- **EXERCISE INSTRUCTIONS**: Count the lines in the records below that contain the word "service", and reply with the number alone.

## Start DATASET

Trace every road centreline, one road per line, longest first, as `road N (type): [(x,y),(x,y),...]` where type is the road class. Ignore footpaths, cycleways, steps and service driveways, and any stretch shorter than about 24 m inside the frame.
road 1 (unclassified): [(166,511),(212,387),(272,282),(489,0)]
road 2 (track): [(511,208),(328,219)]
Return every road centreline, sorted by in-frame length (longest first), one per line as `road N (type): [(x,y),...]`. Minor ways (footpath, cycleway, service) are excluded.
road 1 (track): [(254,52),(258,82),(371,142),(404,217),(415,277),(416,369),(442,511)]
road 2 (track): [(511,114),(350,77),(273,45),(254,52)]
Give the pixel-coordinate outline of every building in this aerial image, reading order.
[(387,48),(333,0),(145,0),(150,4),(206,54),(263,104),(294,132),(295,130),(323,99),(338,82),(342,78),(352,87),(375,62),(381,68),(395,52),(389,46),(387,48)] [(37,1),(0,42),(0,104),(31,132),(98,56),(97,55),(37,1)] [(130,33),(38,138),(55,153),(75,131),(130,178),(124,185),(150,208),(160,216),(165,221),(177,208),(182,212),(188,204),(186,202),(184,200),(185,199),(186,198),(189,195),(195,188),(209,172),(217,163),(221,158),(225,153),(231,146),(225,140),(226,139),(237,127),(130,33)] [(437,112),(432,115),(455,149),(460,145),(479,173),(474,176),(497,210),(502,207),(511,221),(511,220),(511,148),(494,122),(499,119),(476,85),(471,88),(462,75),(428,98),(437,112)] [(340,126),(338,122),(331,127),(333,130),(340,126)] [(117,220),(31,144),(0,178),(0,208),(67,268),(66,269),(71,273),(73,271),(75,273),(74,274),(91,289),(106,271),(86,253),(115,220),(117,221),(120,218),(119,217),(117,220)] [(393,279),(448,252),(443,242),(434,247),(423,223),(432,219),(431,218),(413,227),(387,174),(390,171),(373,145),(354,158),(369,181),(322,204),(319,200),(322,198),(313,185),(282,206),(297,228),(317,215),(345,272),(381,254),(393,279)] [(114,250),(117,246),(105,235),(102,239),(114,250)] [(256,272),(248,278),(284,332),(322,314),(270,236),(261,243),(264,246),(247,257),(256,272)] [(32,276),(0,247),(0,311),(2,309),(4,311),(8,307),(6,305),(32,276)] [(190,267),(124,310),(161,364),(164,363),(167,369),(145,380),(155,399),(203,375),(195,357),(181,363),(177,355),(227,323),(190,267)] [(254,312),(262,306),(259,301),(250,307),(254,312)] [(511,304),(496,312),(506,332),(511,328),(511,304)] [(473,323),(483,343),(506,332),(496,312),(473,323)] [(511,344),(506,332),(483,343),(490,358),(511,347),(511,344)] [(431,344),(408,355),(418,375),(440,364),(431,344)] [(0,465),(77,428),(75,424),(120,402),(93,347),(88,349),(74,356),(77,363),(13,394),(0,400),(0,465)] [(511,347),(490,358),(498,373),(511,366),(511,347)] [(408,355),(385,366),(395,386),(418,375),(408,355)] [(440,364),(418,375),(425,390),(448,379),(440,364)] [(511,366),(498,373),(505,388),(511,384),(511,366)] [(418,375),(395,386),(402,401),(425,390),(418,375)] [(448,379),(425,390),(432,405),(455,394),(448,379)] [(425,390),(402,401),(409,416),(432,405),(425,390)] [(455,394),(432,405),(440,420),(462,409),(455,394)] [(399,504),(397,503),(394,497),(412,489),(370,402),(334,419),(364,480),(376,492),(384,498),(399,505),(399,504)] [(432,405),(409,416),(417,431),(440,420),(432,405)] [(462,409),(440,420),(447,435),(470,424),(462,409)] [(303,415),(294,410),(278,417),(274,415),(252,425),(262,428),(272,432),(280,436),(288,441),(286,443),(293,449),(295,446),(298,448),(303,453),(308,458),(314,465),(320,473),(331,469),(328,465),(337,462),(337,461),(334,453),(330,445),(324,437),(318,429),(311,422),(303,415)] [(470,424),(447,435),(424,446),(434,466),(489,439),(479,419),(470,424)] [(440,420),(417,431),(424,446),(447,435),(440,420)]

## End DATASET

- **FULL SOLUTION**: 2